» **PROBLEM REQUIREMENTS**
Every record below should be printed again exactly, with its pictures removed.

» **AVAILABLE DATA**
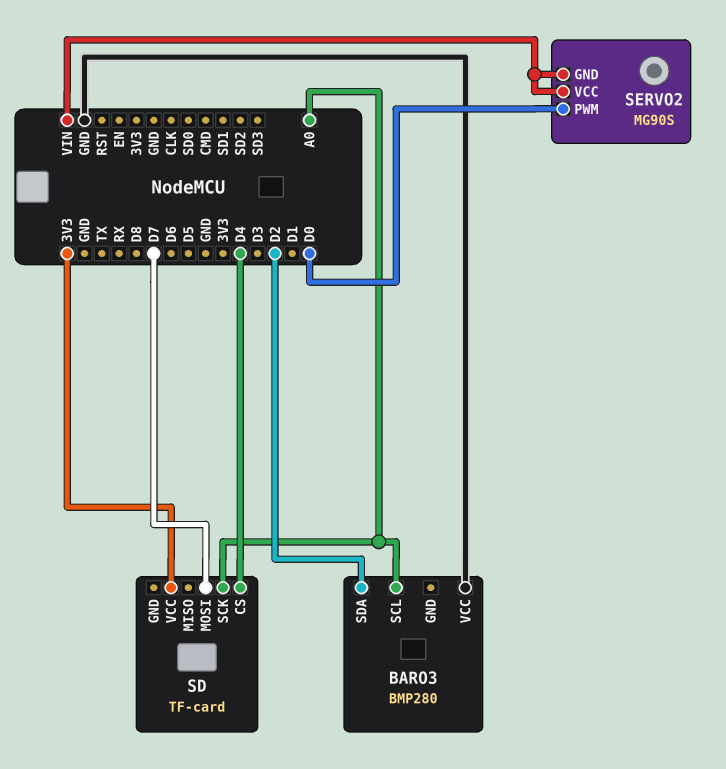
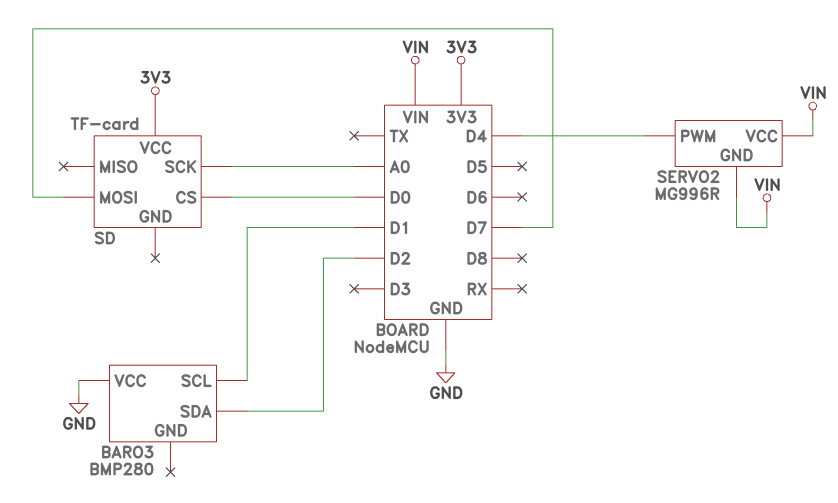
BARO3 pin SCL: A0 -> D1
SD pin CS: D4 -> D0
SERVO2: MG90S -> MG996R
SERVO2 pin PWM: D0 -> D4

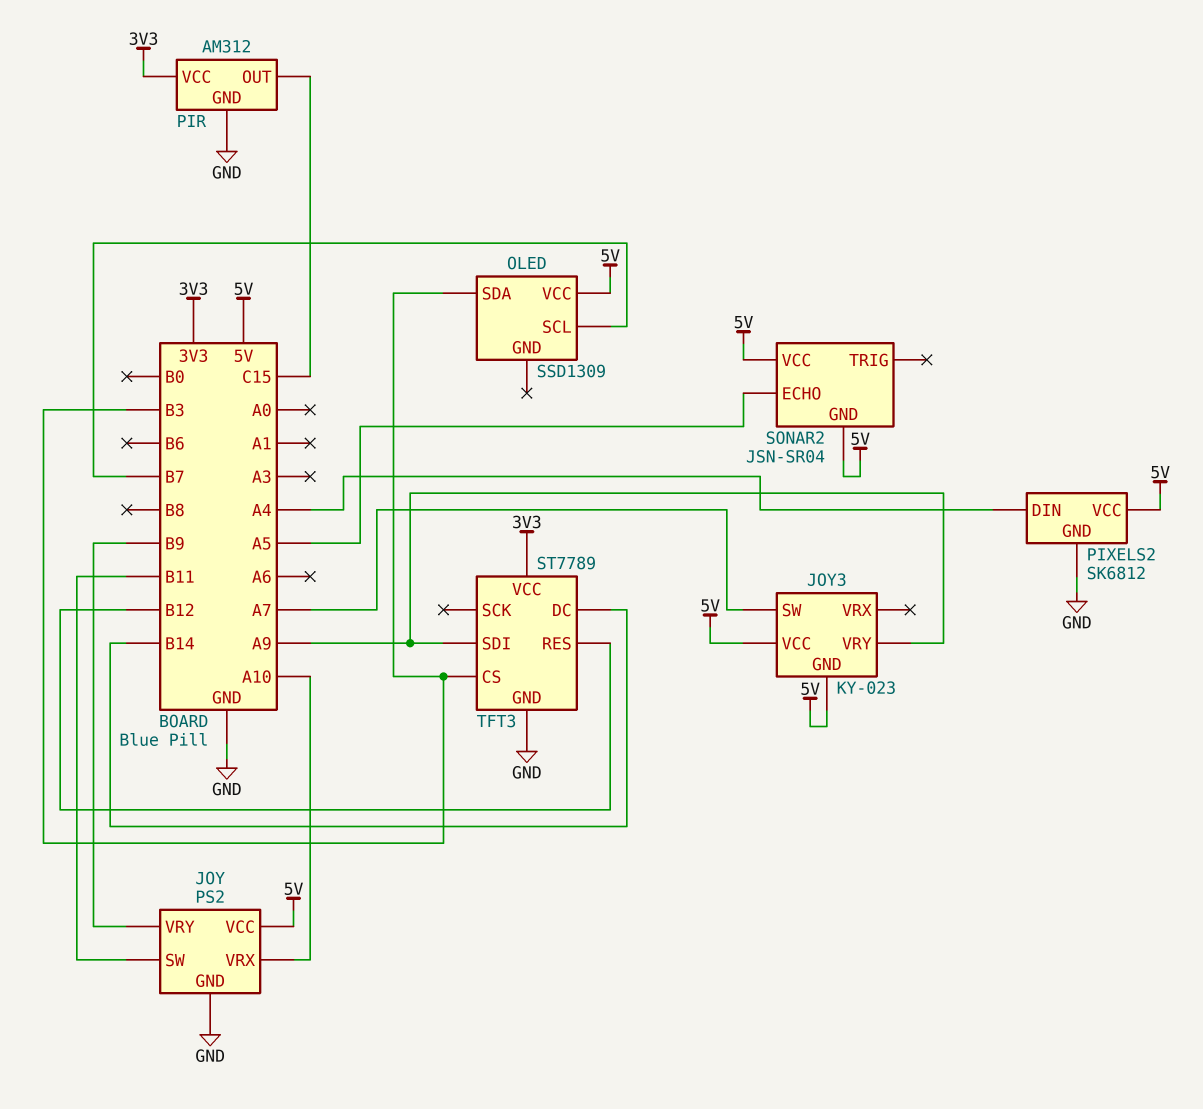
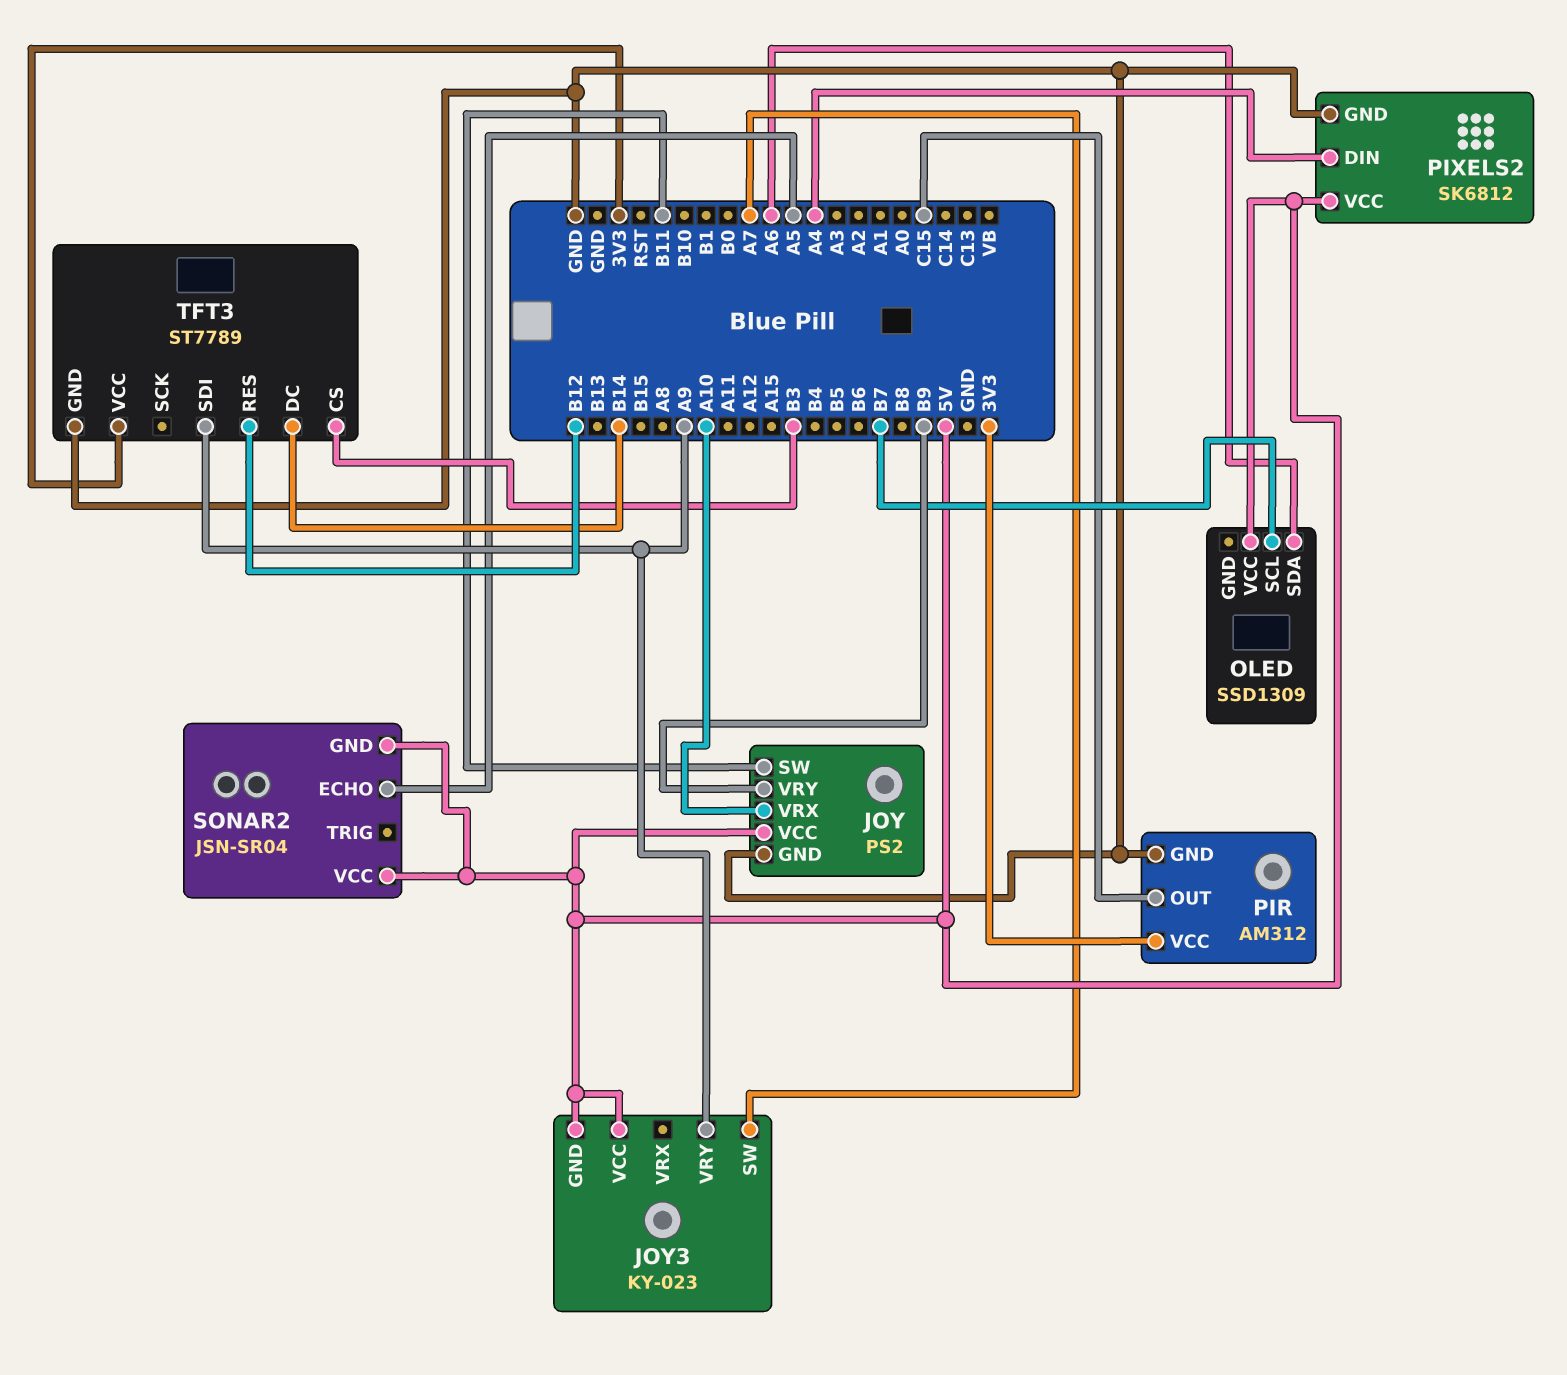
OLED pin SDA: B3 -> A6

» **OUTPUT FOR THIS EXERCISE**
BARO3 pin SCL: A0 -> D1
SD pin CS: D4 -> D0
SERVO2: MG90S -> MG996R
SERVO2 pin PWM: D0 -> D4

OLED pin SDA: B3 -> A6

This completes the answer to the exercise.